• [What is required]: Reproduce the entries that follow exactly. No picture should appear in the result.

__________________________________________________

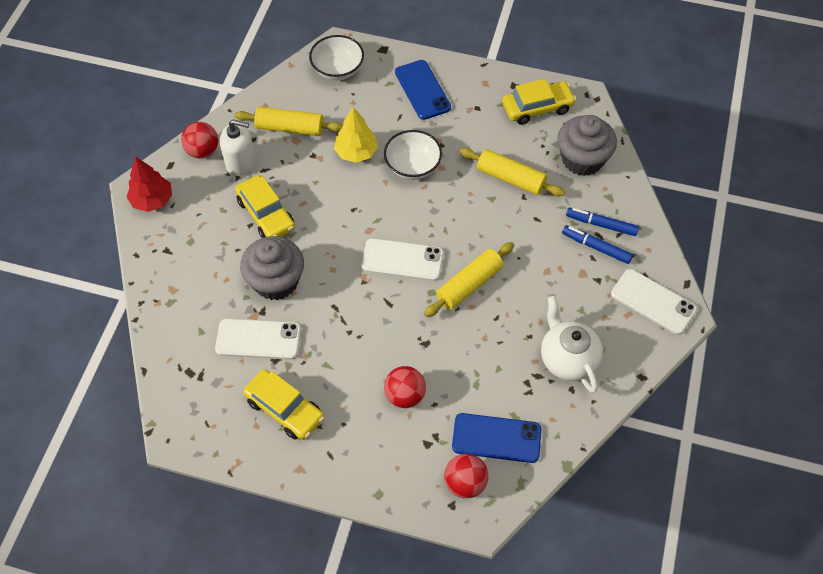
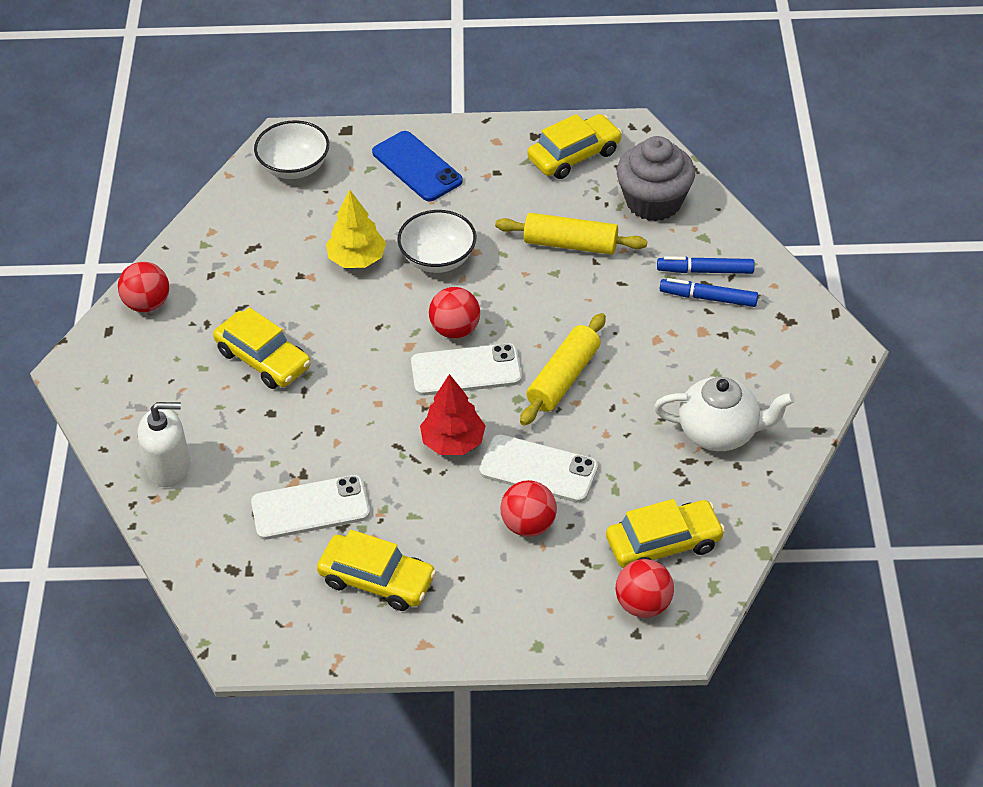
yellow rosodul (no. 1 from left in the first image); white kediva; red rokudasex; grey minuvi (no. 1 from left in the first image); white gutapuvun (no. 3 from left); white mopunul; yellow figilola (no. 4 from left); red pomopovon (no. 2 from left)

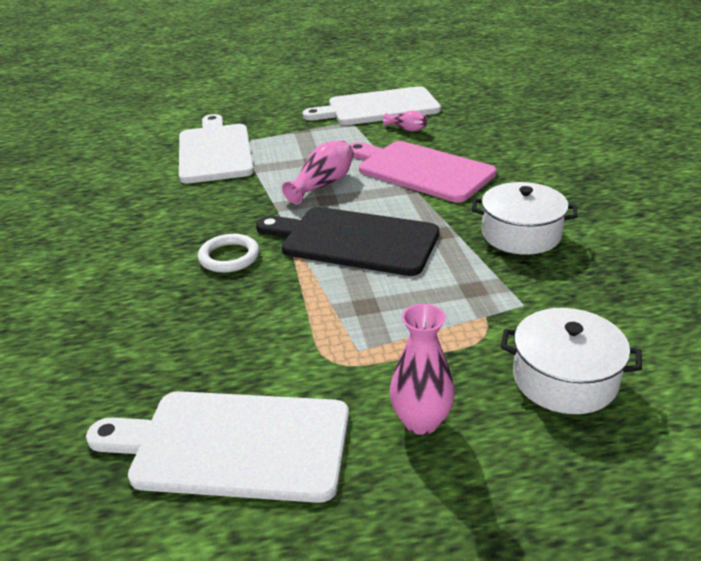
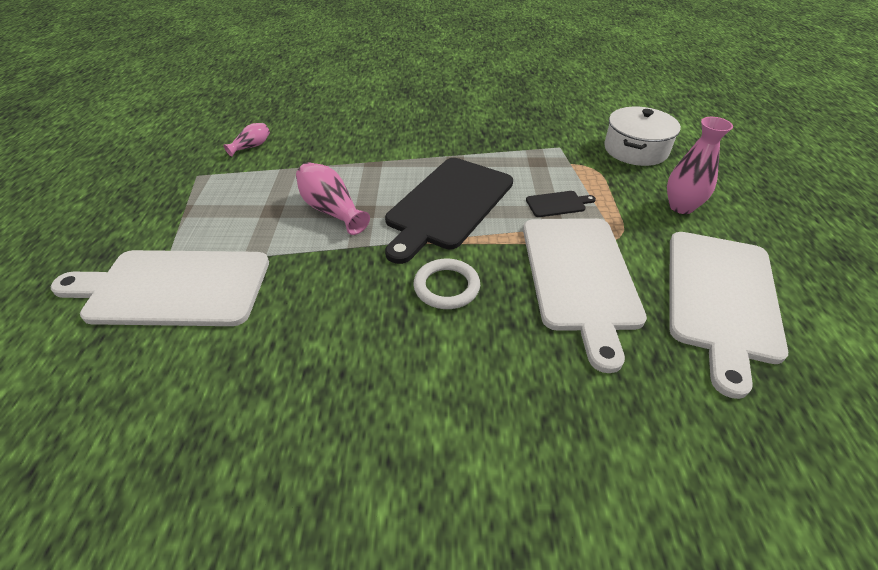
white gurilobak (no. 2 from left); pink gurilobak; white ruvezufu (no. 1 from left in the first image); black gurilobak (no. 2 from left)

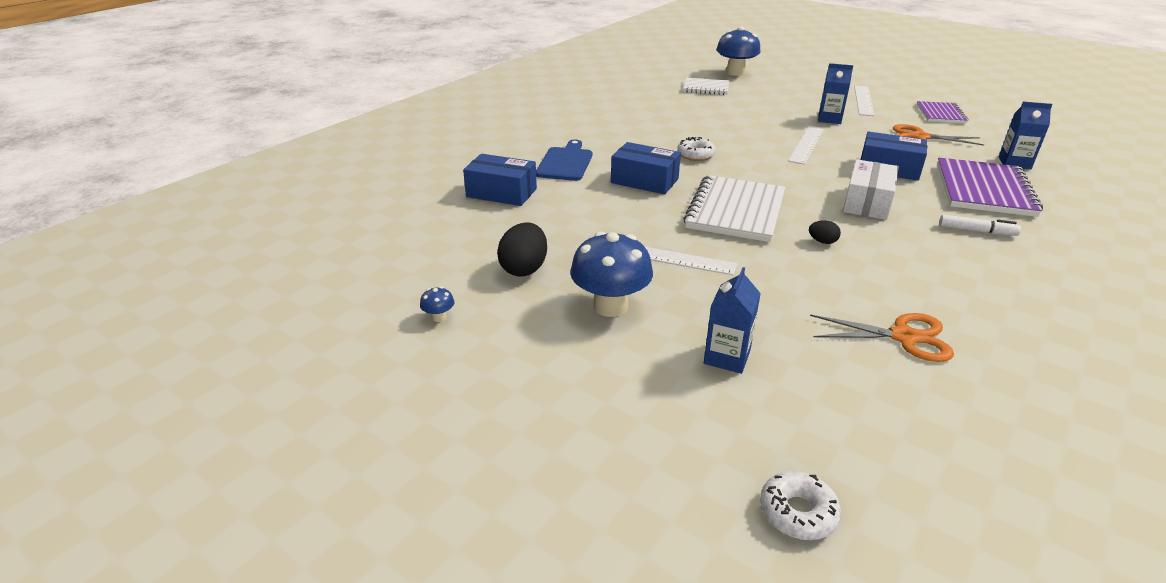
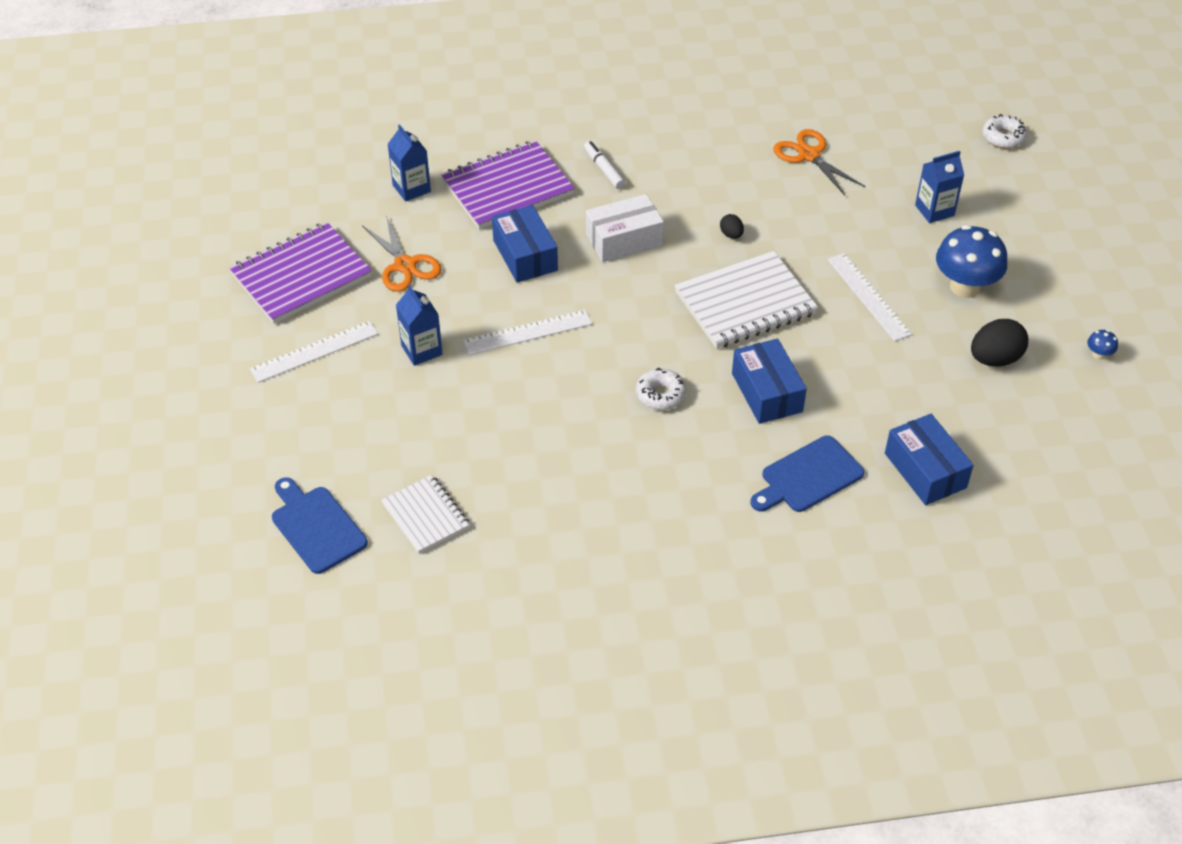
blue gurilobak (no. 1 from left); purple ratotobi (no. 1 from left)

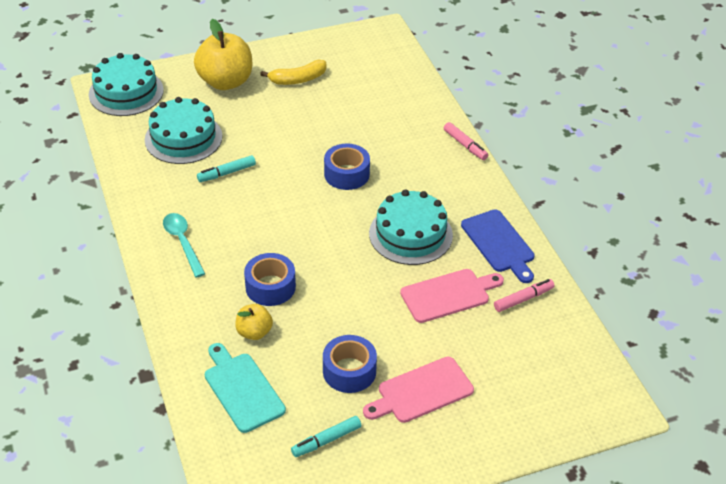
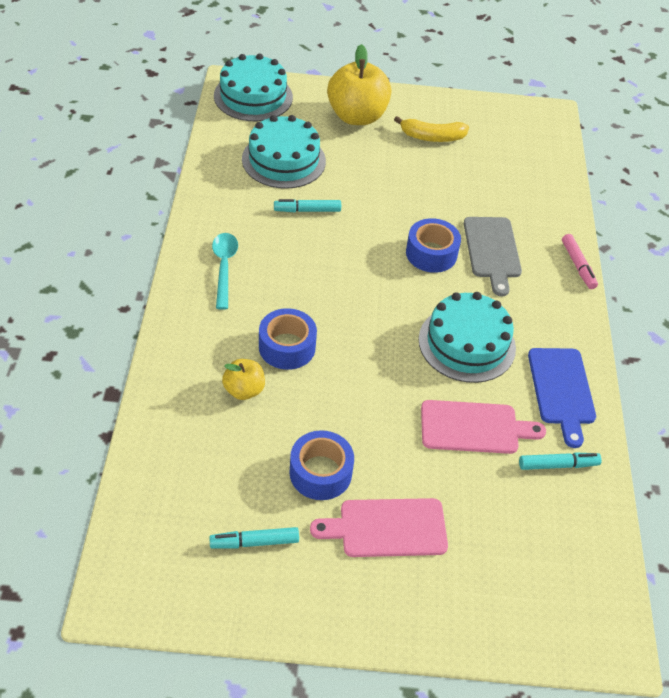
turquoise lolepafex (no. 3 from left); turquoise gurilobak; grey gurilobak

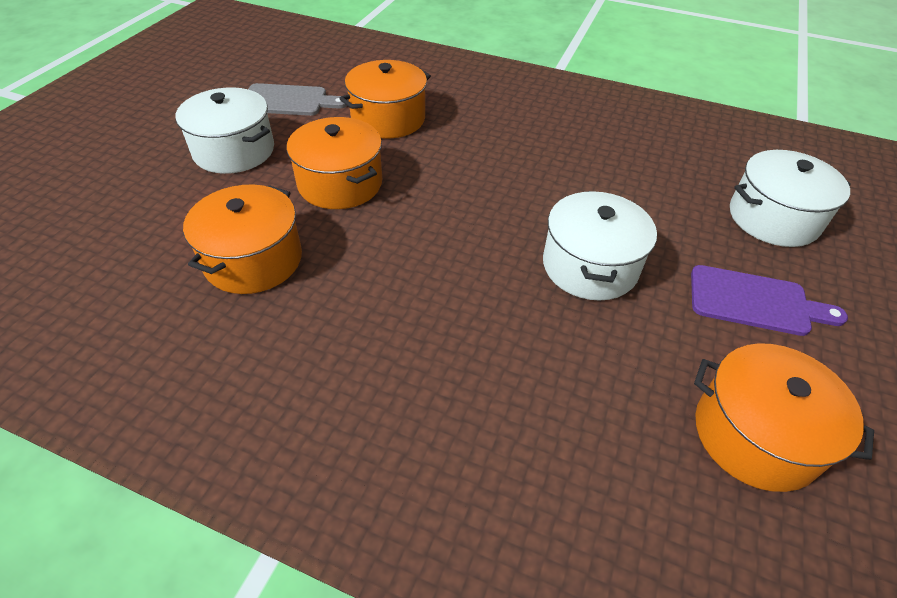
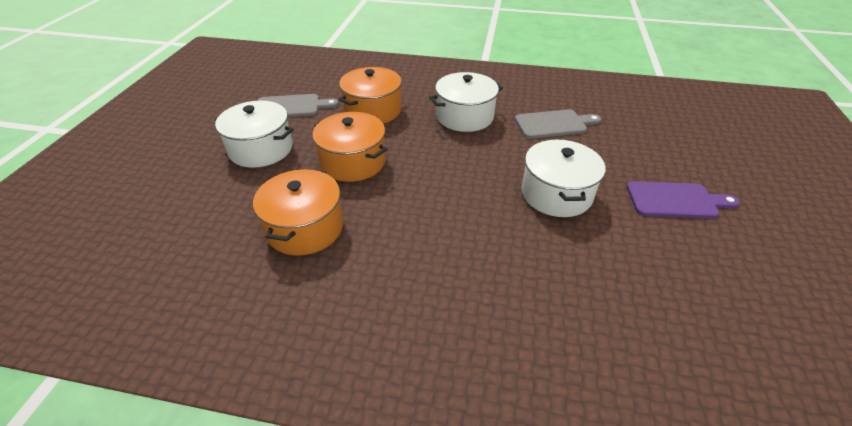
white ruvezufu (no. 2 from left); orange ruvezufu (no. 4 from left in the first image); grey gurilobak (no. 2 from left)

__________________________________________________

• [Solved problem]:
yellow rosodul (no. 1 from left in the first image); white kediva; red rokudasex; grey minuvi (no. 1 from left in the first image); white gutapuvun (no. 3 from left); white mopunul; yellow figilola (no. 4 from left); red pomopovon (no. 2 from left)

white gurilobak (no. 2 from left); pink gurilobak; white ruvezufu (no. 1 from left in the first image); black gurilobak (no. 2 from left)

blue gurilobak (no. 1 from left); purple ratotobi (no. 1 from left)

turquoise lolepafex (no. 3 from left); turquoise gurilobak; grey gurilobak

white ruvezufu (no. 2 from left); orange ruvezufu (no. 4 from left in the first image); grey gurilobak (no. 2 from left)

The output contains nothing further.